Exercise directions -
Retrieve all lines below that have the string "right".
(Record excerpts begins)
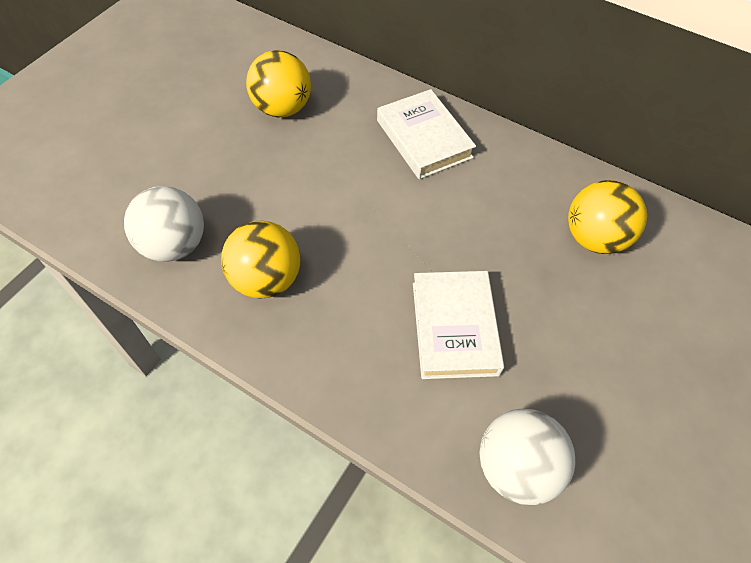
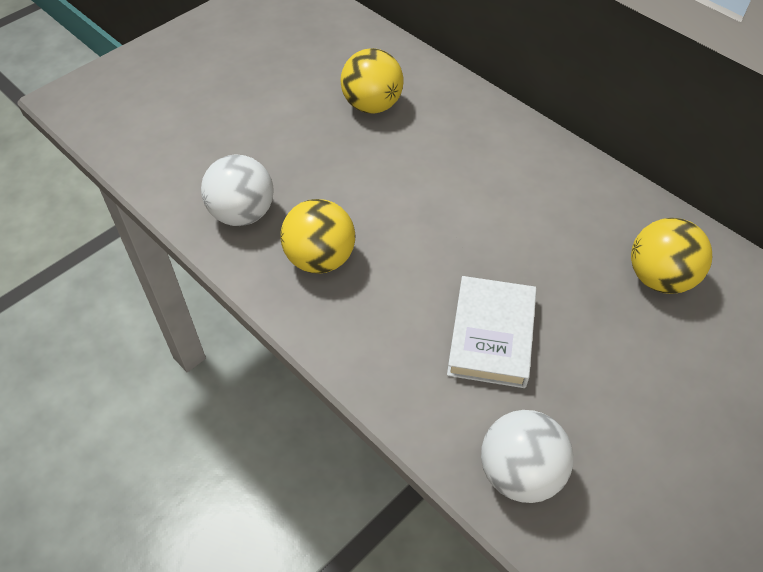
camera: 15 degrees right, 5 degrees down
(424, 139) = (506, 155): white book -> none

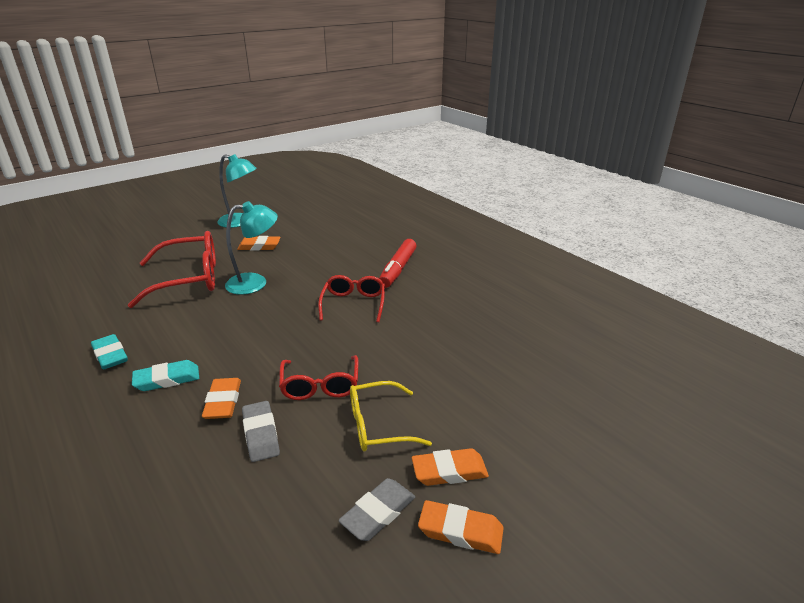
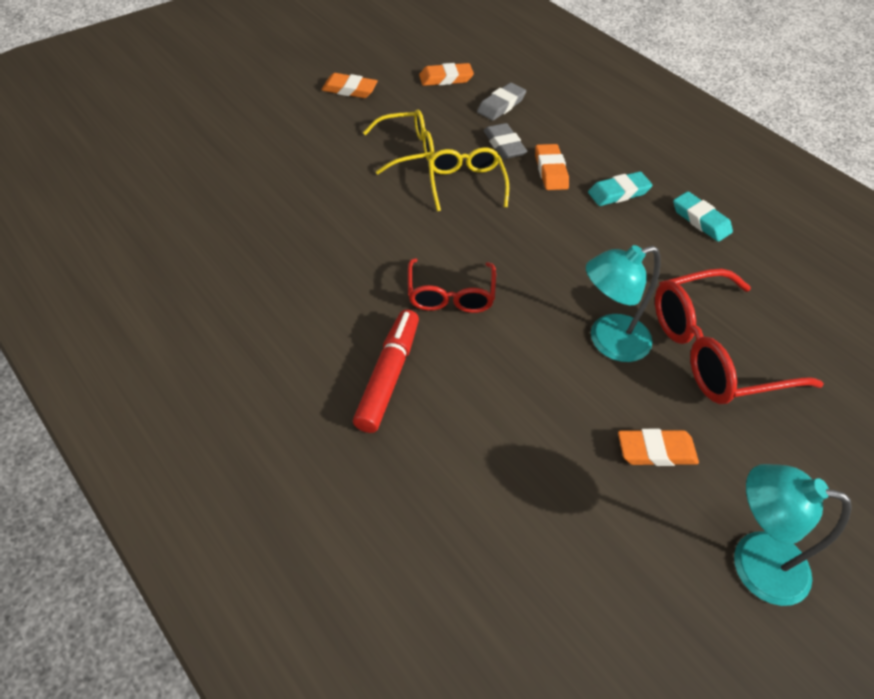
camera: 175 degrees right, 20 degrees up
(320, 386) = (465, 184): red glasses -> yellow glasses
(378, 513) = (403, 99): grey eraser -> grey eraser (501, 105)
(449, 471) = (351, 119): orange eraser -> orange eraser (446, 78)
(Record excerpts ends)
Solution to this task -
camera: 15 degrees right, 5 degrees down
camera: 175 degrees right, 20 degrees up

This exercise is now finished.